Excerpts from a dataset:

========================================

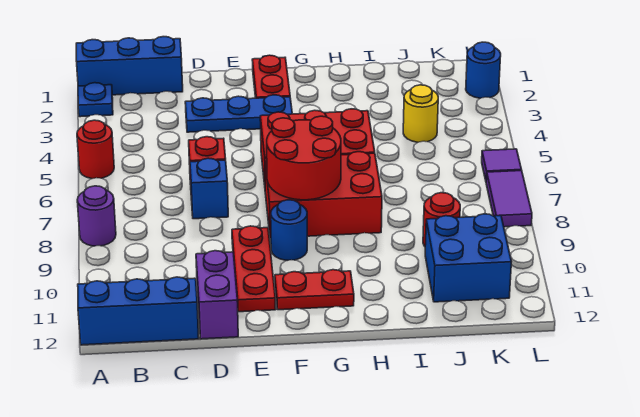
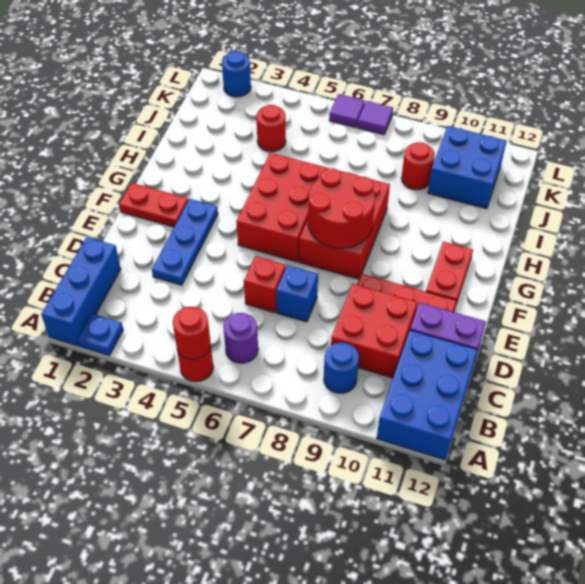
none -> red round brick A5 level 2
purple round brick A8 level 1 -> purple round brick B6 level 1
blue brick A12:C12 level 1 -> blue brick A11:C12 level 1
none -> red brick C9:D10 level 1
blue round brick F9 level 1 -> blue round brick B9 level 1
yellow round brick J4 level 1 -> red round brick J4 level 1
purple tile L7:L8 level 1 -> purple tile L7 level 1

========================================

> [What is required] Every line above with the string "round" in it should be copied into the answer.

> [Written response]
none -> red round brick A5 level 2
purple round brick A8 level 1 -> purple round brick B6 level 1
blue round brick F9 level 1 -> blue round brick B9 level 1
yellow round brick J4 level 1 -> red round brick J4 level 1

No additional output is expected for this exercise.